BEGIN

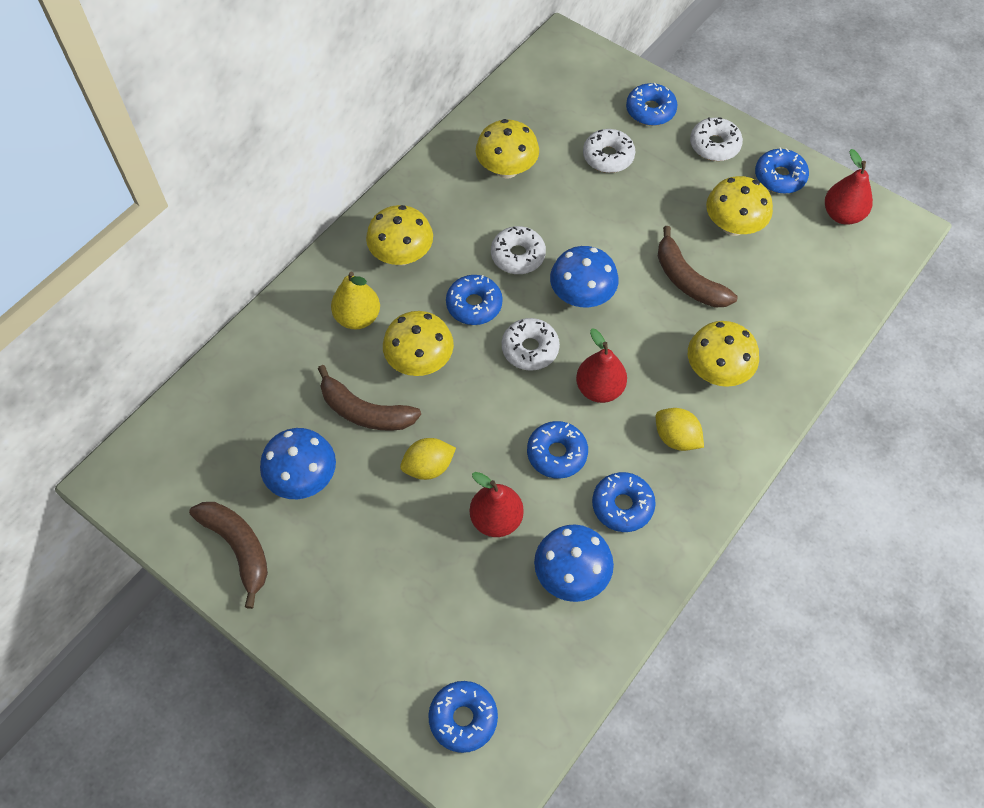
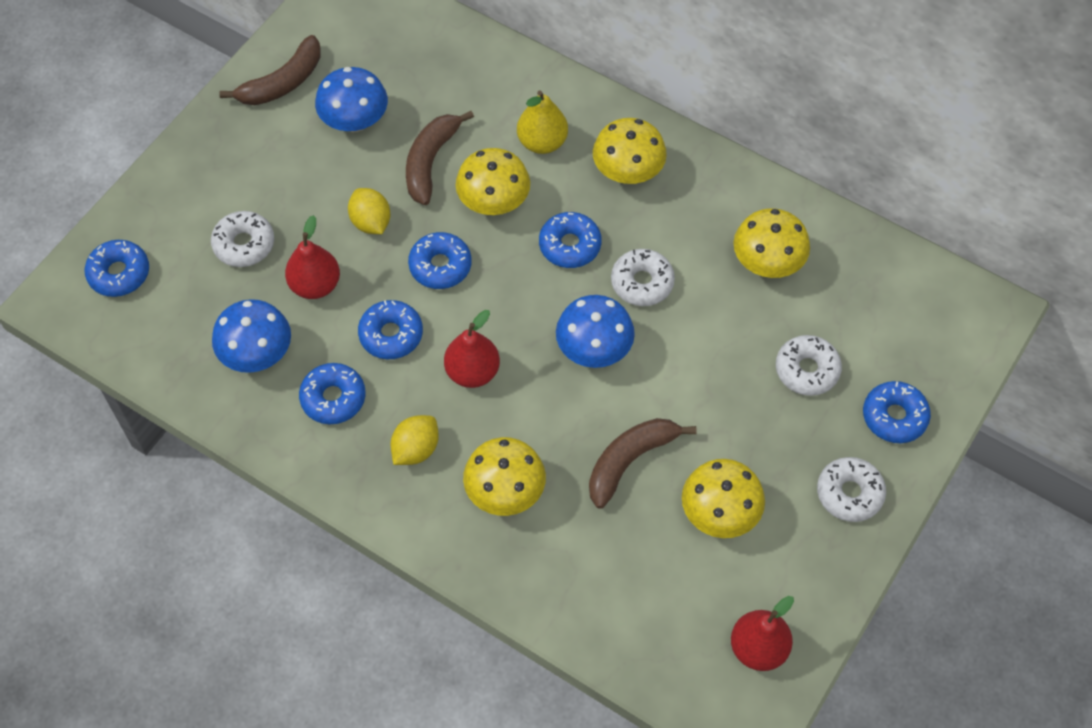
camera: 85 degrees right, 0 degrees up
(530, 349) = (518, 302): white donut -> white donut (244, 244)
(779, 177) = (809, 572): blue donut -> blue donut (440, 266)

END

Task item:
Set down all of the data word for word; no pictures belong in it.

Answer below:
camera: 85 degrees right, 0 degrees up
(530, 349) = (518, 302): white donut -> white donut (244, 244)
(779, 177) = (809, 572): blue donut -> blue donut (440, 266)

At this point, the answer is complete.